### WHAT THIS TASK INVOLVES
Return a copy of each line in the listing that includes the word "grey".

### WORKING DATA

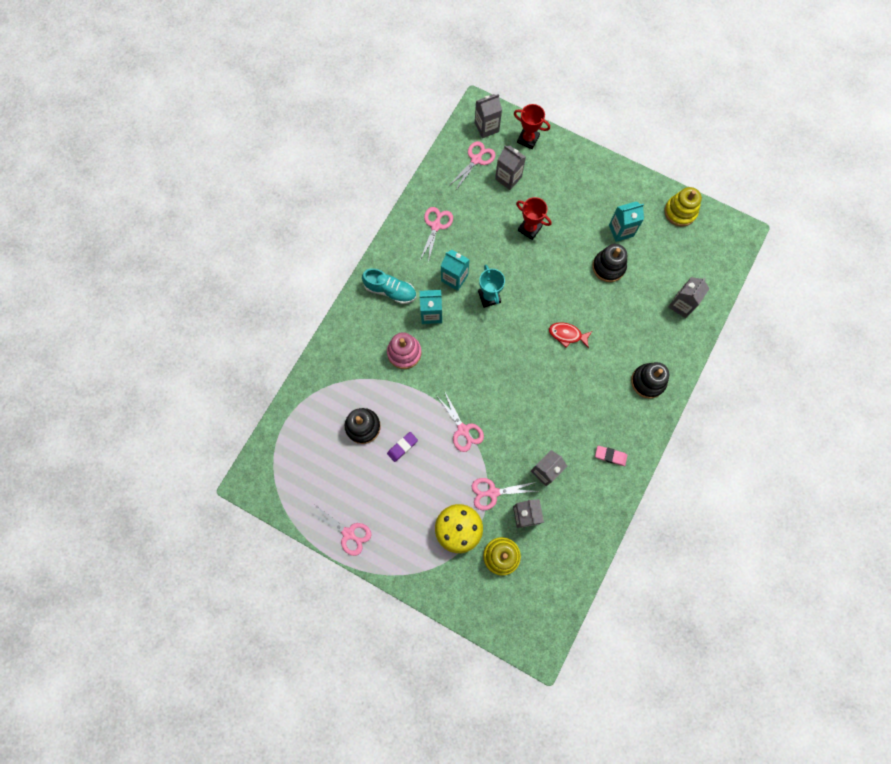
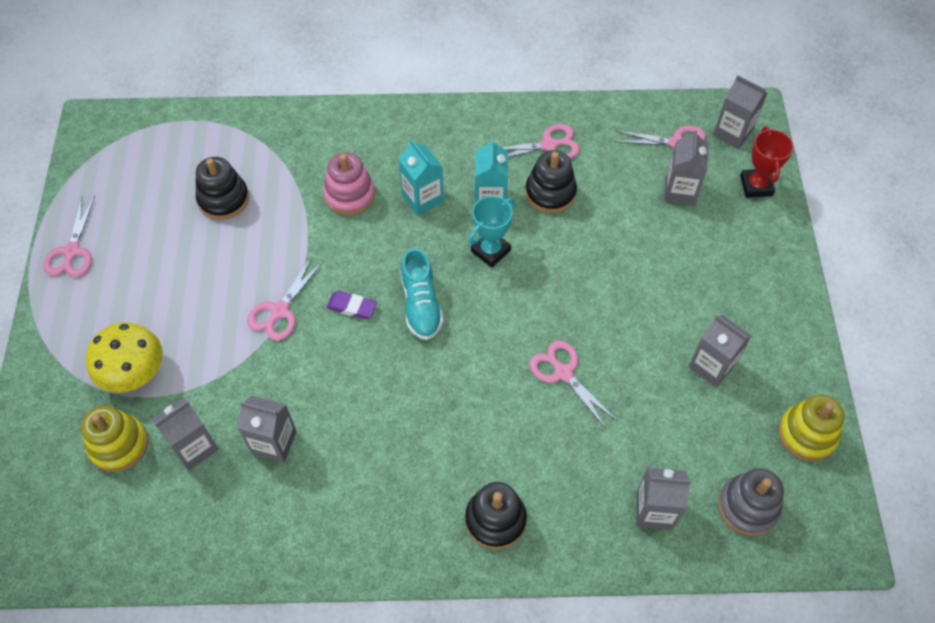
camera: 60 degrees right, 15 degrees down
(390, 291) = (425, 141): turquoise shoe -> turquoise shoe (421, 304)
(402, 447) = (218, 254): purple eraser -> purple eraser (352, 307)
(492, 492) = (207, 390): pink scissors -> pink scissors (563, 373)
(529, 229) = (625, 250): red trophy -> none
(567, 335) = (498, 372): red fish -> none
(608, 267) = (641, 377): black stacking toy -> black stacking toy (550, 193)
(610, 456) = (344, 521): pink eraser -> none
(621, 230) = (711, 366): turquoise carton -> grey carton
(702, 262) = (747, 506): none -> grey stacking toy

### WRITTEN RESPONSE
(621, 230) = (711, 366): turquoise carton -> grey carton
(702, 262) = (747, 506): none -> grey stacking toy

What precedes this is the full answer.